Start of RECORDED DATA

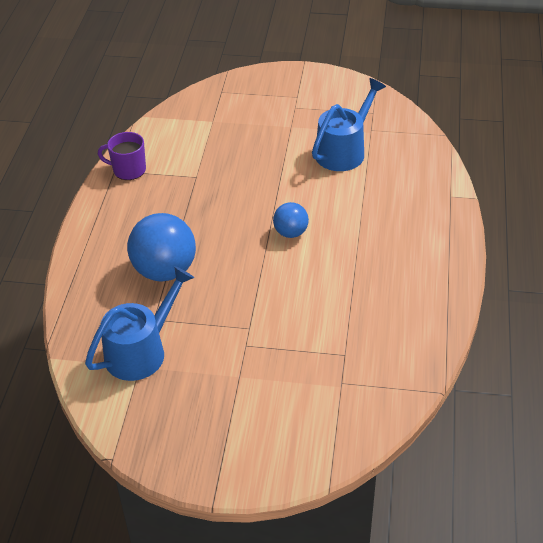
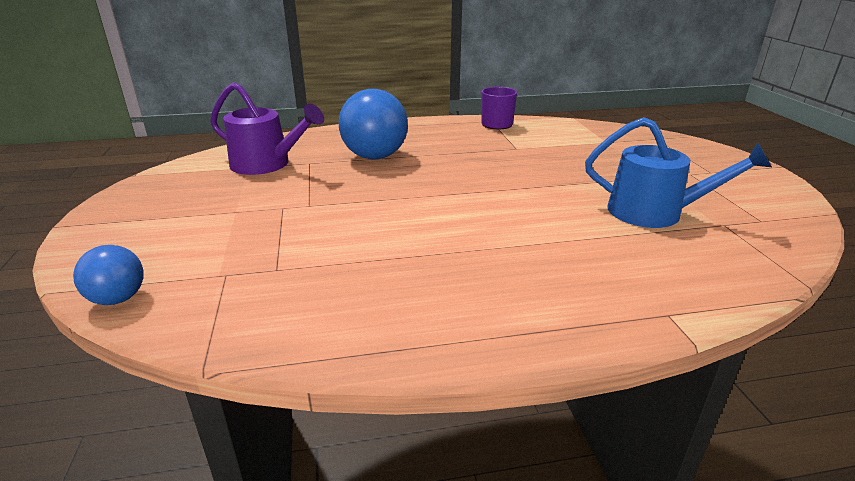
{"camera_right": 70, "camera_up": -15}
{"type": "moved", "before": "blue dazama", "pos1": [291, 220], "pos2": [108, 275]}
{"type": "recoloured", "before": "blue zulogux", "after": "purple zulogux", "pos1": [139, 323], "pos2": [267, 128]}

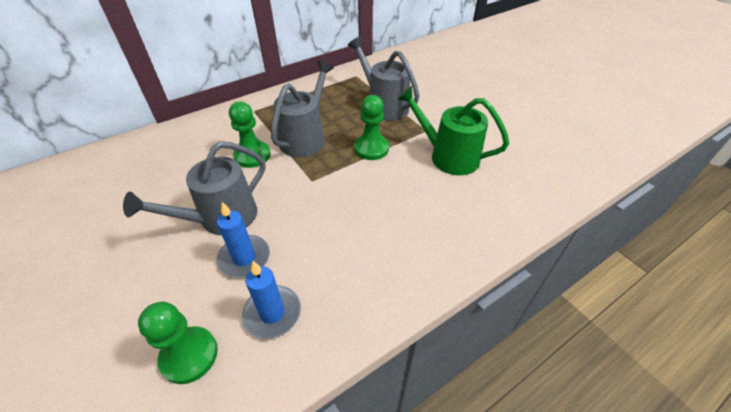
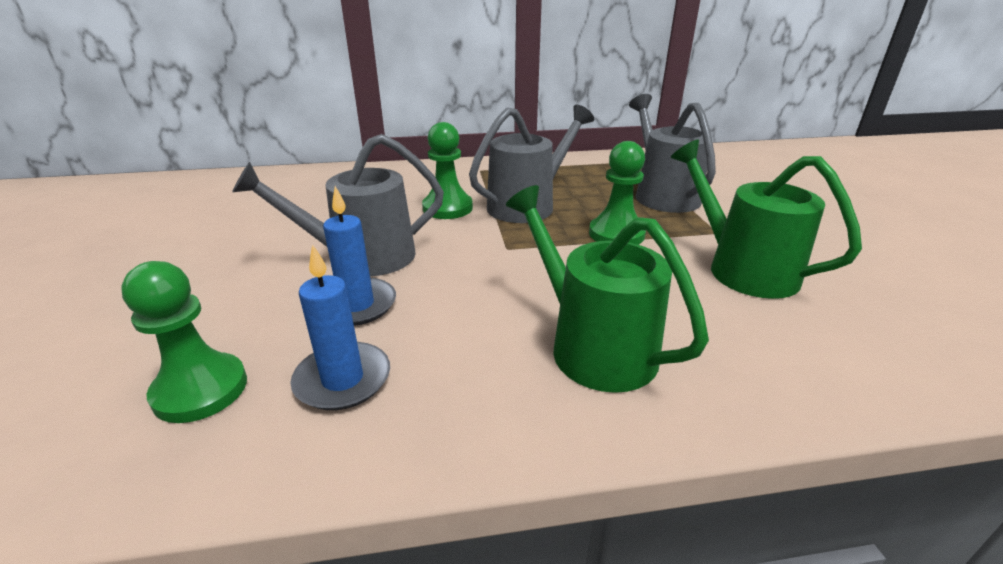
{"camera_right": 25, "camera_up": -15}
{"type": "added", "after": "green zulogux", "pos2": [607, 289]}

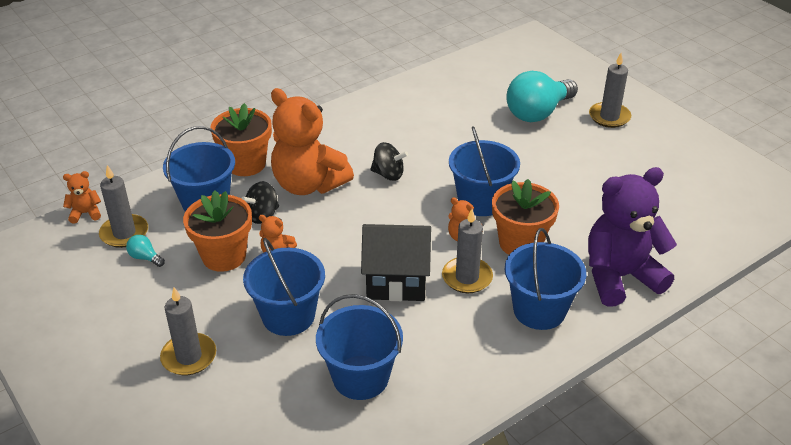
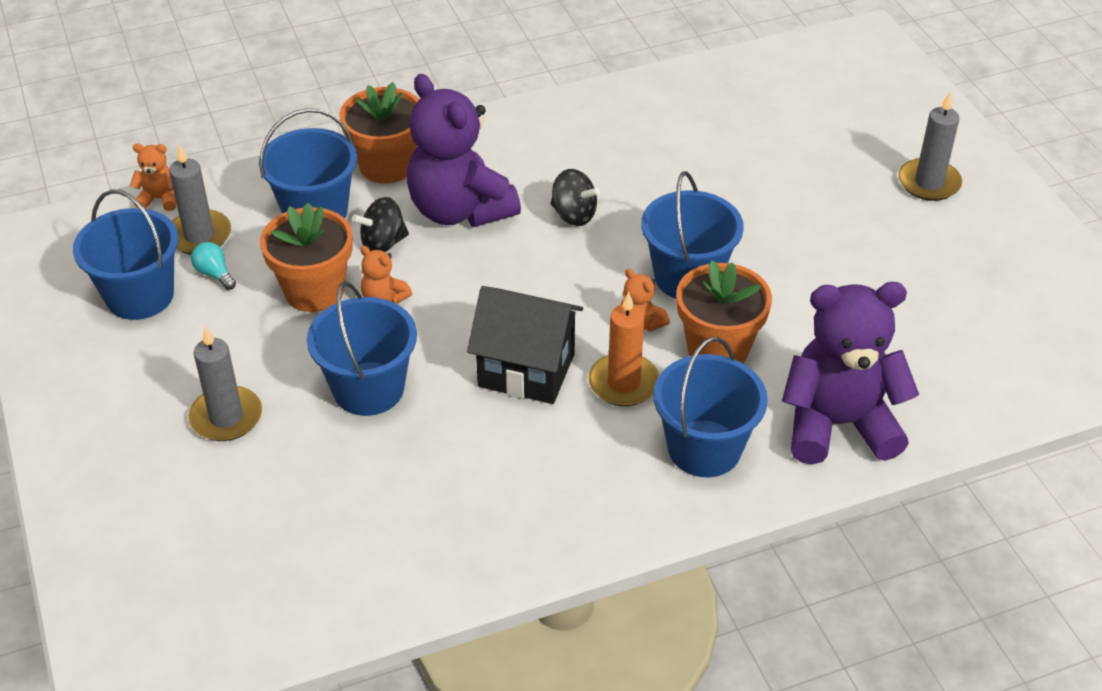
{"camera_right": 15, "camera_up": 5}
{"type": "moved", "before": "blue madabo", "pos1": [359, 347], "pos2": [125, 254]}
{"type": "recoloured", "before": "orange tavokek", "after": "purple tavokek", "pos1": [312, 141], "pos2": [464, 150]}
{"type": "recoloured", "before": "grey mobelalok", "after": "orange mobelalok", "pos1": [467, 251], "pos2": [623, 349]}
{"type": "removed", "before": "turquoise zagifulon", "pos1": [542, 96]}

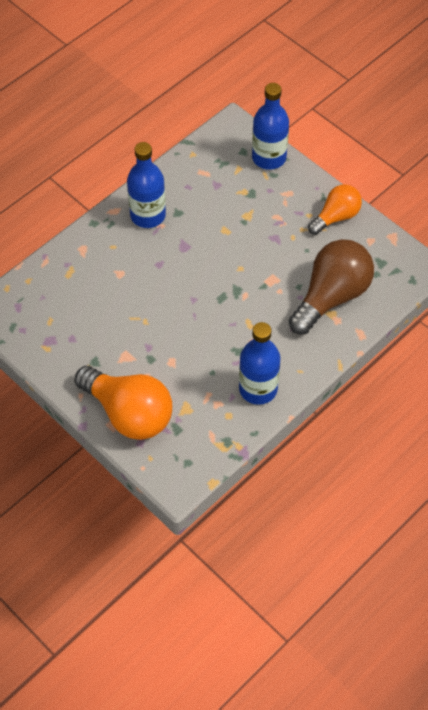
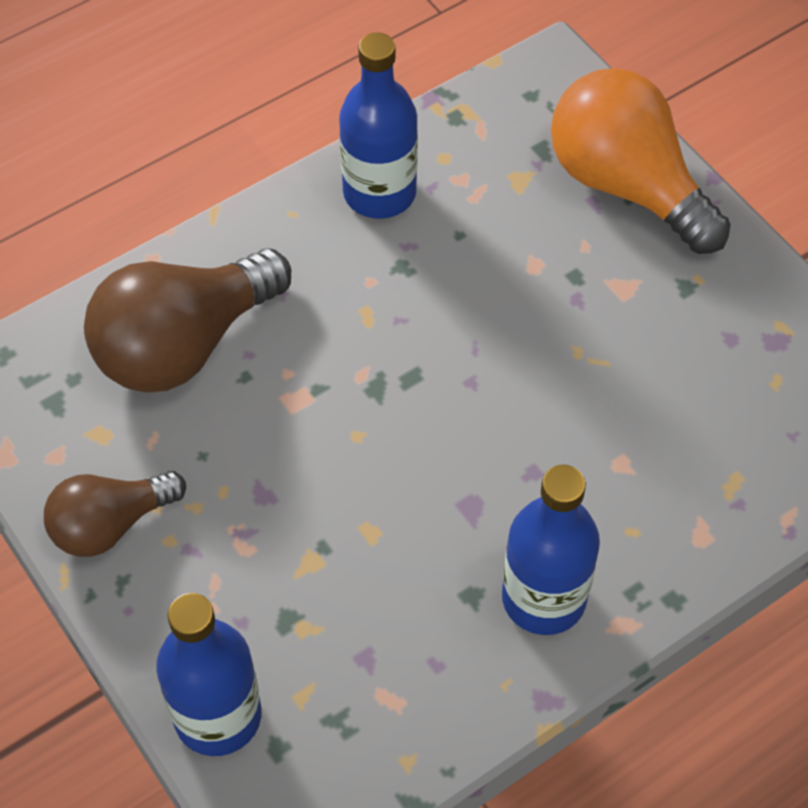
{"camera_right": -170, "camera_up": 0}
{"type": "recoloured", "before": "orange zagifulon", "after": "brown zagifulon", "pos1": [335, 209], "pos2": [115, 514]}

End of RECORDED DATA

DIRECTIONS: Wherever the word "after" appears in a line of the data, copy that line.

ANSWER:
{"type": "recoloured", "before": "blue zulogux", "after": "purple zulogux", "pos1": [139, 323], "pos2": [267, 128]}
{"type": "added", "after": "green zulogux", "pos2": [607, 289]}
{"type": "recoloured", "before": "orange tavokek", "after": "purple tavokek", "pos1": [312, 141], "pos2": [464, 150]}
{"type": "recoloured", "before": "grey mobelalok", "after": "orange mobelalok", "pos1": [467, 251], "pos2": [623, 349]}
{"type": "recoloured", "before": "orange zagifulon", "after": "brown zagifulon", "pos1": [335, 209], "pos2": [115, 514]}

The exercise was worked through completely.